When you reach the line with "yellow dumbbell [260,164,345,215]" in the data below, begin printing lines exactly, and stop once the line with "purple tree [390,157,448,232]" has been printed.

Start of Information provided

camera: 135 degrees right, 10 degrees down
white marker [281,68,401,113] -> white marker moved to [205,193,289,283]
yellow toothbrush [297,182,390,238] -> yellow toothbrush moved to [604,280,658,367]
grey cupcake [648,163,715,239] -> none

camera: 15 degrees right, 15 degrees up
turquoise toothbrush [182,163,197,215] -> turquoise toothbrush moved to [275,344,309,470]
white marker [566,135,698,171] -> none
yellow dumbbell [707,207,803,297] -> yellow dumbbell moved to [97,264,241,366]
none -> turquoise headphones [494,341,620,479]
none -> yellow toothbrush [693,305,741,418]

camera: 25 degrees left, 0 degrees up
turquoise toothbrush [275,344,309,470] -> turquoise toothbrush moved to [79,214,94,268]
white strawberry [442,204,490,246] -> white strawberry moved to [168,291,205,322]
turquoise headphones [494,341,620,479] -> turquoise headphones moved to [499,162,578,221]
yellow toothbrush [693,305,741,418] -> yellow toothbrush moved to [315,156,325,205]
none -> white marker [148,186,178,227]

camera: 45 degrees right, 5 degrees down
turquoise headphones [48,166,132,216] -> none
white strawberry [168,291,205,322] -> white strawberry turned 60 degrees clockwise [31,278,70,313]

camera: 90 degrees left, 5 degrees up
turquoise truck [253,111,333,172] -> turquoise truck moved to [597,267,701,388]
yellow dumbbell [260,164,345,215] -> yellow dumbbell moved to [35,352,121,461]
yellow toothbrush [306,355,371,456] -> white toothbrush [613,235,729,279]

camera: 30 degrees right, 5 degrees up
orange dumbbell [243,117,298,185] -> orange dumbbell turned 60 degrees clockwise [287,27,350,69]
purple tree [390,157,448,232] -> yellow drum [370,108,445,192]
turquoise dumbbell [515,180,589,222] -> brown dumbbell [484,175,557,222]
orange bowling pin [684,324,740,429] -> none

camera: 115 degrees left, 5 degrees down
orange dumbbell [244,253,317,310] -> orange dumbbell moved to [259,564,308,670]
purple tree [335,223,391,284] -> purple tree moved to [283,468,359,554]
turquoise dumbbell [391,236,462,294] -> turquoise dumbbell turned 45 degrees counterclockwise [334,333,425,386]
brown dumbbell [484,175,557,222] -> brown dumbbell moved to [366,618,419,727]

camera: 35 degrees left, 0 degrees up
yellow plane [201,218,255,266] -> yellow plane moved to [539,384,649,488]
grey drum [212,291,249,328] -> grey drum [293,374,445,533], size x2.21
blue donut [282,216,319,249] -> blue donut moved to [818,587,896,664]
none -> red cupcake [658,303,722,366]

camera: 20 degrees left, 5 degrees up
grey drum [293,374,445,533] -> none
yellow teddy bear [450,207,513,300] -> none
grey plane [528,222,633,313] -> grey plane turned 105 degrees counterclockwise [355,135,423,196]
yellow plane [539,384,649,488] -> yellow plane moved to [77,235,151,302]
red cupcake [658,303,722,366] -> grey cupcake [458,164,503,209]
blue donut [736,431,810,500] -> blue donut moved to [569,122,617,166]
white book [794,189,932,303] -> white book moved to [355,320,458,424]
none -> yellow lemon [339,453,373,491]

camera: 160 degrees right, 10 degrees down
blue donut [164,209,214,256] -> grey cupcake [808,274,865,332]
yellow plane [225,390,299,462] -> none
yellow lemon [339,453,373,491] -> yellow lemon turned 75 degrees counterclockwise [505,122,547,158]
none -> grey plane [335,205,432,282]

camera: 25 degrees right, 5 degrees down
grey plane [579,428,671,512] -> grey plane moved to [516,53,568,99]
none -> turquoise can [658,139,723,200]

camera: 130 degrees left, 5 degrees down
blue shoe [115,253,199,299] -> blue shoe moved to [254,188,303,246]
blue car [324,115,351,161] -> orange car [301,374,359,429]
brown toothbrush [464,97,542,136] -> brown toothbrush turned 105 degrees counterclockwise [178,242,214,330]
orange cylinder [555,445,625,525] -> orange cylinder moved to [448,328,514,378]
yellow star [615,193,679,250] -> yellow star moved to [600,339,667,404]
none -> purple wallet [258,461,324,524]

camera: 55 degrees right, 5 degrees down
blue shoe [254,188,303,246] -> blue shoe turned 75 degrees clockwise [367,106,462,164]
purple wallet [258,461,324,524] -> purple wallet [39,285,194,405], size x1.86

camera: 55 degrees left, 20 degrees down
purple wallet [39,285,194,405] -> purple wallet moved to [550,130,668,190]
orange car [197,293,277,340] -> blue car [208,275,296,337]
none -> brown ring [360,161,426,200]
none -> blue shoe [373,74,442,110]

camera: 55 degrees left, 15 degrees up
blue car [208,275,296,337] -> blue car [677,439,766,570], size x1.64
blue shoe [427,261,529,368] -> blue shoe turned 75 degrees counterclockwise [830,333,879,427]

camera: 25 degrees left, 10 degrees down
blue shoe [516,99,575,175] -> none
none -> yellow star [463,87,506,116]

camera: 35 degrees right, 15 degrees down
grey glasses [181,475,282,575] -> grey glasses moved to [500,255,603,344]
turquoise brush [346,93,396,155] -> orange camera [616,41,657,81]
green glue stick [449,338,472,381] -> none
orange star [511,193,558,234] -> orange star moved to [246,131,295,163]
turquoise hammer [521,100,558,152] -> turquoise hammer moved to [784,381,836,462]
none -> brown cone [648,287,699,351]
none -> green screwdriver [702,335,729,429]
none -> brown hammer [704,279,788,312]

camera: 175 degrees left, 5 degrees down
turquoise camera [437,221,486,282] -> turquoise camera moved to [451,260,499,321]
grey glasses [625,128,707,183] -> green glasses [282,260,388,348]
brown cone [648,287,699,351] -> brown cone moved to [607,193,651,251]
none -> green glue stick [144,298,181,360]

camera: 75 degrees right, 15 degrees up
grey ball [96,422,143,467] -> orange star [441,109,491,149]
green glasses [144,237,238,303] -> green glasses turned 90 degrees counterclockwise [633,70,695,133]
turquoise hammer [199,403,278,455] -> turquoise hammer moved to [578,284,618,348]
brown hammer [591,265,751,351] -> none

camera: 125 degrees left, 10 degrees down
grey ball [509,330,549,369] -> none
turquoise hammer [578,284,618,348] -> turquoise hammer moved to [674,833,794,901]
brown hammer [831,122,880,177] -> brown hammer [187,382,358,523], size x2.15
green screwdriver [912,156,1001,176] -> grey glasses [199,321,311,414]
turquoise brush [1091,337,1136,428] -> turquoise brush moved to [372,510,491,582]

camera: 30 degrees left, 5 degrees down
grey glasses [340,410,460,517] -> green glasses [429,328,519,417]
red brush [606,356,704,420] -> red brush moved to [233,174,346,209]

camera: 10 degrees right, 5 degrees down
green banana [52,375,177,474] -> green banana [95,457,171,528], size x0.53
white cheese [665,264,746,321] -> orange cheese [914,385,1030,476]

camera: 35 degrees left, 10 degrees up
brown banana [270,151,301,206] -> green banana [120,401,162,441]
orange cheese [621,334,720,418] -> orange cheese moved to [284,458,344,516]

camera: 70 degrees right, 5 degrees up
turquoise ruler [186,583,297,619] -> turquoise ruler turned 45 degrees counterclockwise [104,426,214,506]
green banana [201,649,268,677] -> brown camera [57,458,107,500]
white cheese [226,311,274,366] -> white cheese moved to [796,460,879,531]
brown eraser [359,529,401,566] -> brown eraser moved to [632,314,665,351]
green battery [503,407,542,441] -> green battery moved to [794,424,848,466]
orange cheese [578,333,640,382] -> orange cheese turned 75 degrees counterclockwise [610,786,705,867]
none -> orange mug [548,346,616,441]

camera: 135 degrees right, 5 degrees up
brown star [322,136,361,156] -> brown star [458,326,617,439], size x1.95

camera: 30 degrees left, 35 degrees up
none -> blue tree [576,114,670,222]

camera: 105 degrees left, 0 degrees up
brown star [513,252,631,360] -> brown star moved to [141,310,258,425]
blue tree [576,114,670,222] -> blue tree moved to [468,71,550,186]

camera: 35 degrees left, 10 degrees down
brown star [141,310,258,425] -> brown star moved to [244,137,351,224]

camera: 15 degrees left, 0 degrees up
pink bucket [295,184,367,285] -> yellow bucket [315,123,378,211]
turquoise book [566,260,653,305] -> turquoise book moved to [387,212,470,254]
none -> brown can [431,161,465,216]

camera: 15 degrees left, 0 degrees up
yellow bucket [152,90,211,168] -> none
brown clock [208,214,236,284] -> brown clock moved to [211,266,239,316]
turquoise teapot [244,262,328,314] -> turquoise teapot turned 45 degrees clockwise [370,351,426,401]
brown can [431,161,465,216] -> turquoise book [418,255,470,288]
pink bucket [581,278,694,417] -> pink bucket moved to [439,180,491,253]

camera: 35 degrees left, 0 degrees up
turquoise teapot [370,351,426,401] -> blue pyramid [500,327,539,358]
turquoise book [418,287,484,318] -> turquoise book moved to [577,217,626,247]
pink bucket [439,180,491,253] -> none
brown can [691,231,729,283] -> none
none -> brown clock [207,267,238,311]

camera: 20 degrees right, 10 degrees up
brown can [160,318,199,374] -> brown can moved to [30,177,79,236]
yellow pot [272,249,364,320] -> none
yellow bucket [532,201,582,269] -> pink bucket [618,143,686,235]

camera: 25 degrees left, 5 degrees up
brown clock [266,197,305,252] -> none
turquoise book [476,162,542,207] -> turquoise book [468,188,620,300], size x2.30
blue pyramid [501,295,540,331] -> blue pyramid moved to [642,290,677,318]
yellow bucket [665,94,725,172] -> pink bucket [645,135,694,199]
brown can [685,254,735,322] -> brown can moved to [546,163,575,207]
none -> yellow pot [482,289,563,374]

End of Information provided

▶ Answer area:
yellow dumbbell [260,164,345,215] -> yellow dumbbell moved to [35,352,121,461]
yellow toothbrush [306,355,371,456] -> white toothbrush [613,235,729,279]

camera: 30 degrees right, 5 degrees up
orange dumbbell [243,117,298,185] -> orange dumbbell turned 60 degrees clockwise [287,27,350,69]
purple tree [390,157,448,232] -> yellow drum [370,108,445,192]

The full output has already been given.